• **ACTIVITY**: Where does "orange" occur in the listing? Copy every line that holds it.

• **DATA FOR REVIEW**:

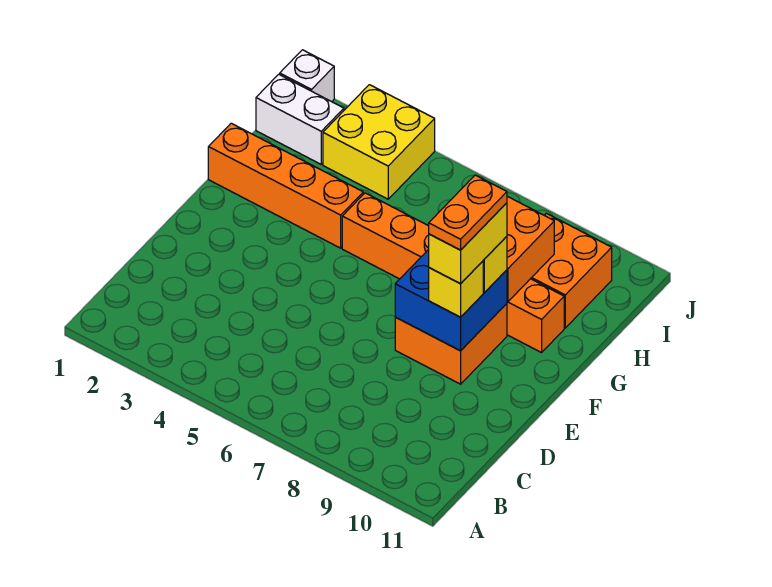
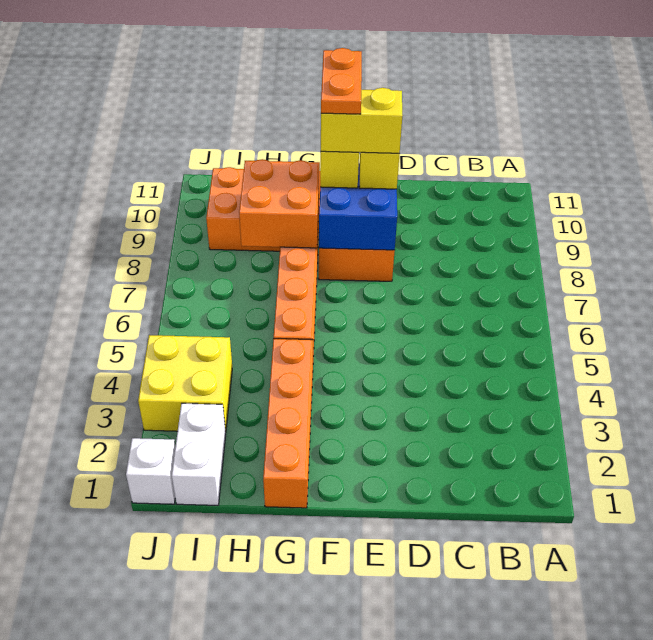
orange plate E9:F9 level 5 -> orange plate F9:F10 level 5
...
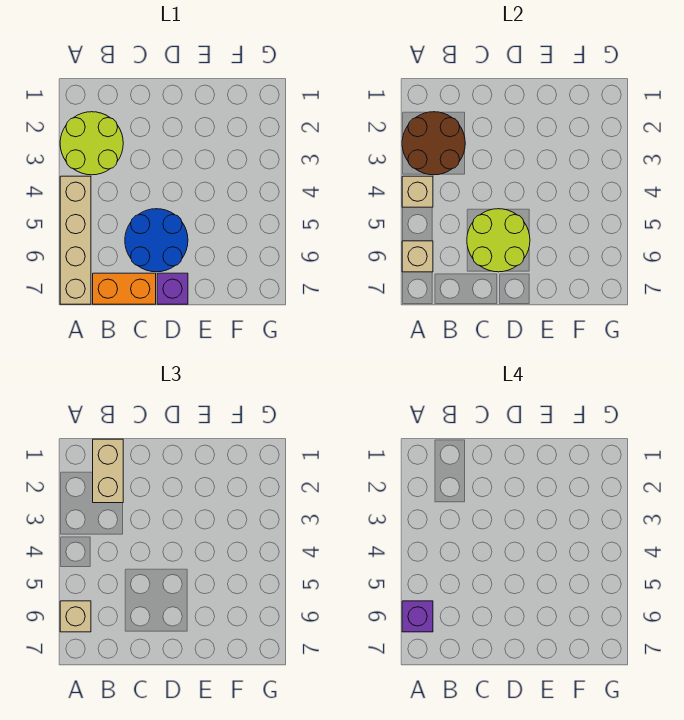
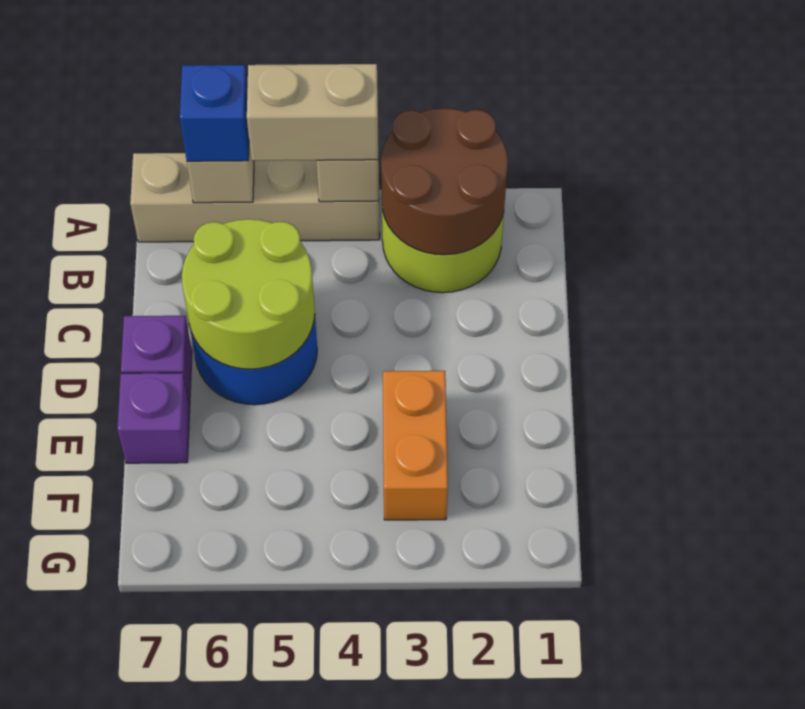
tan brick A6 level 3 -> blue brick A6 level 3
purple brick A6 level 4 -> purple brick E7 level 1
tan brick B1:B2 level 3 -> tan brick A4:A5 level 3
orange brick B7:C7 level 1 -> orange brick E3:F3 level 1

• **WORKED SOLUTION**:
orange plate E9:F9 level 5 -> orange plate F9:F10 level 5
orange brick B7:C7 level 1 -> orange brick E3:F3 level 1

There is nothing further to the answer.